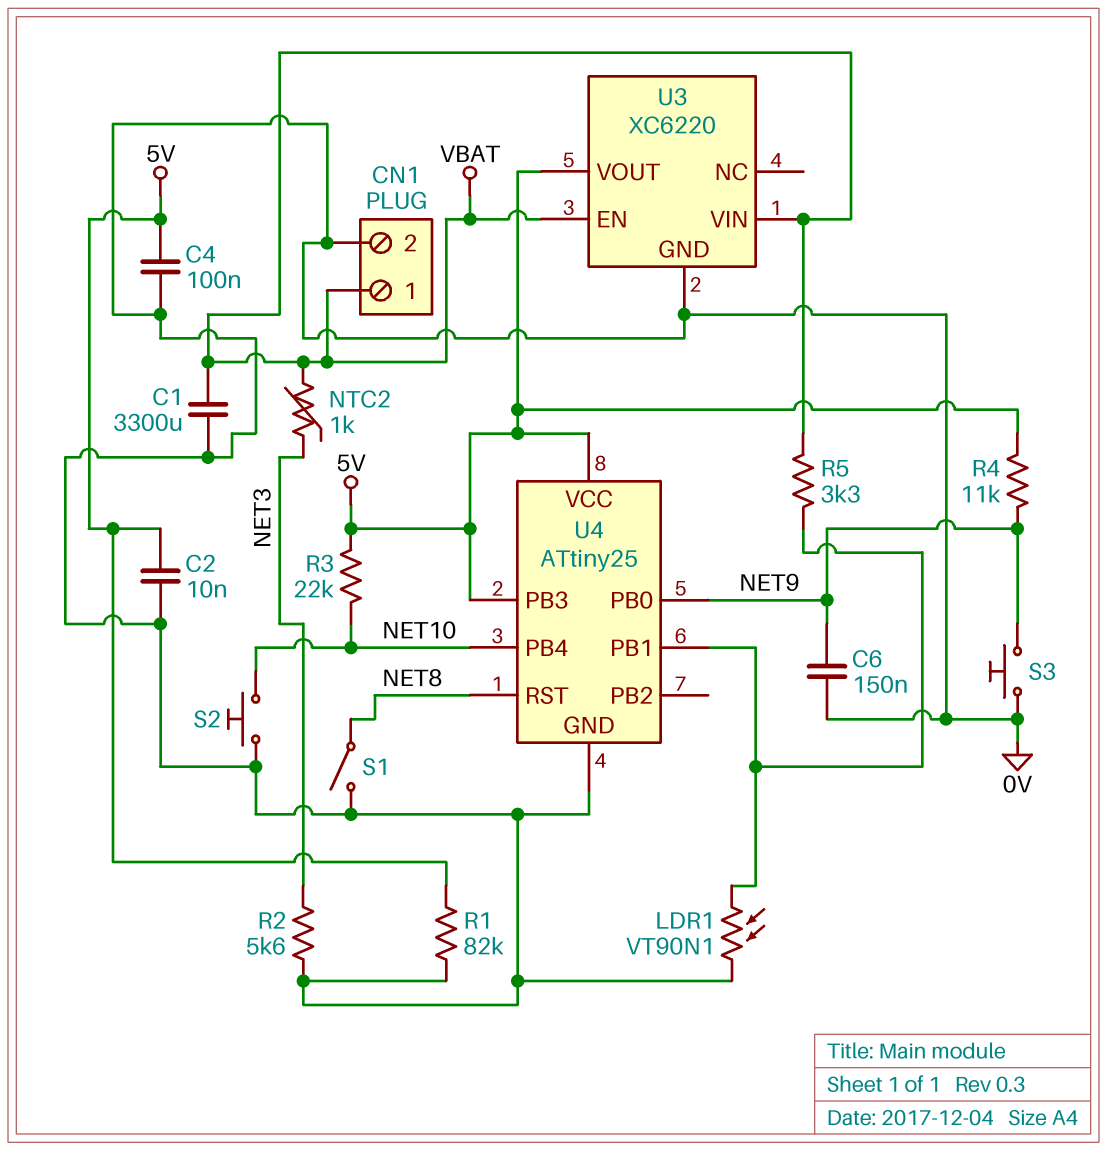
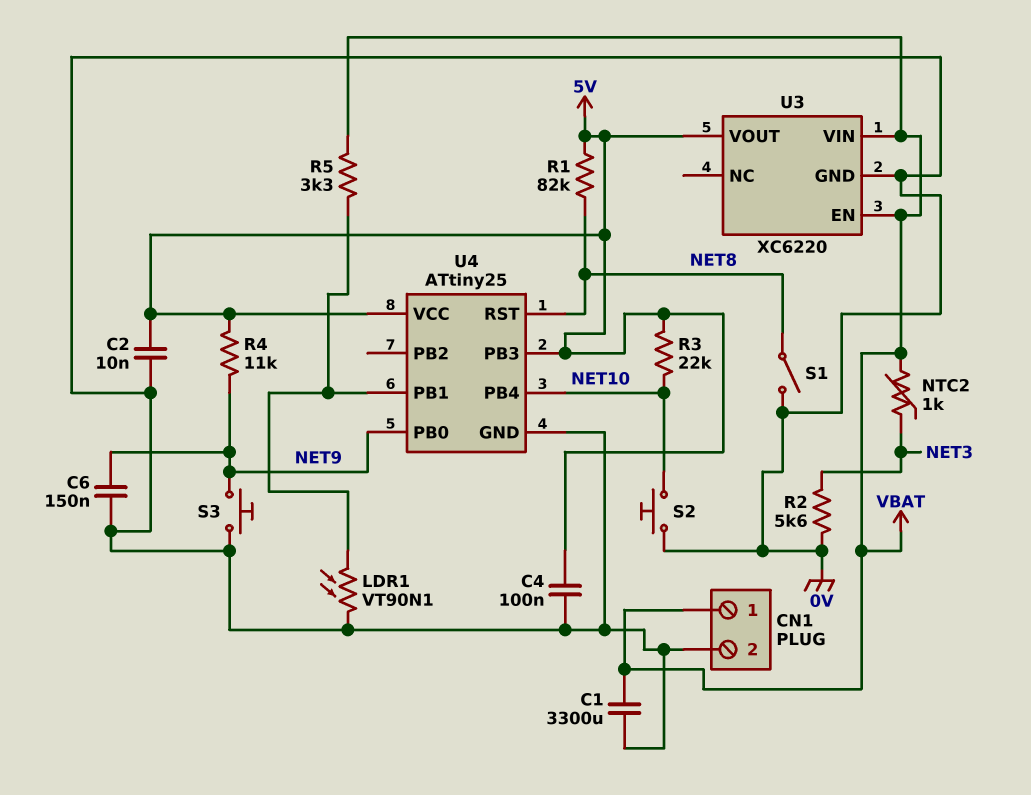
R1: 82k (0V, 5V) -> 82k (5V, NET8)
==
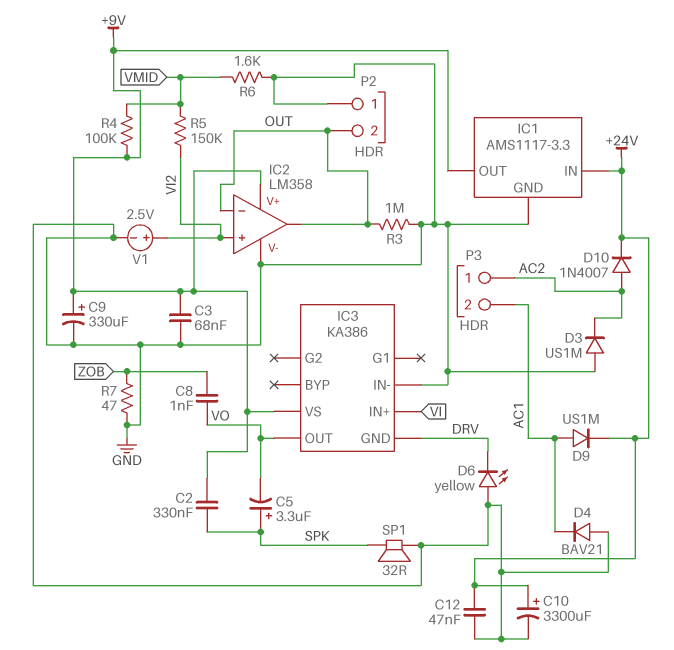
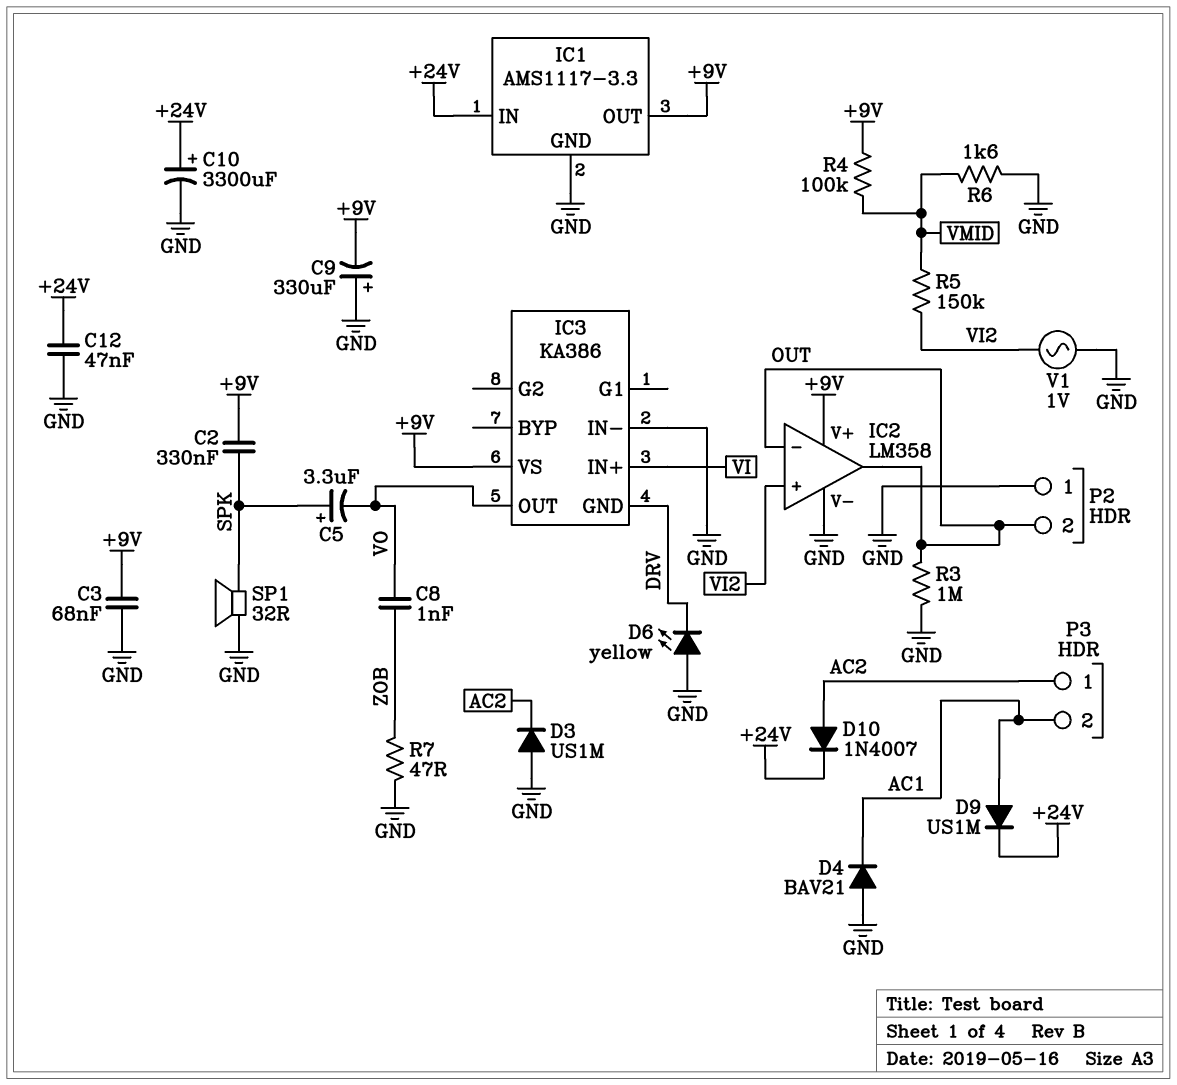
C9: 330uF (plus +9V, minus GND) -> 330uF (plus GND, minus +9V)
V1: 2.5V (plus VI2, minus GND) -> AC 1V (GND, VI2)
---
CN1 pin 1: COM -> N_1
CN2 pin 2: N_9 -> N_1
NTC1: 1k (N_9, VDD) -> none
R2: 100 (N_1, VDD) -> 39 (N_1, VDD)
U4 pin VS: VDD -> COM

**WORK INSTRUCTIONS**
Lines wanted from the listing above: the line with "CN1 pin 1: COM -> N_1" up to and including the line with "U4 pin VS: VDD -> COM". Please write them out exactly, adding nothing else.

**ANSWER TO THE EXERCISE**
CN1 pin 1: COM -> N_1
CN2 pin 2: N_9 -> N_1
NTC1: 1k (N_9, VDD) -> none
R2: 100 (N_1, VDD) -> 39 (N_1, VDD)
U4 pin VS: VDD -> COM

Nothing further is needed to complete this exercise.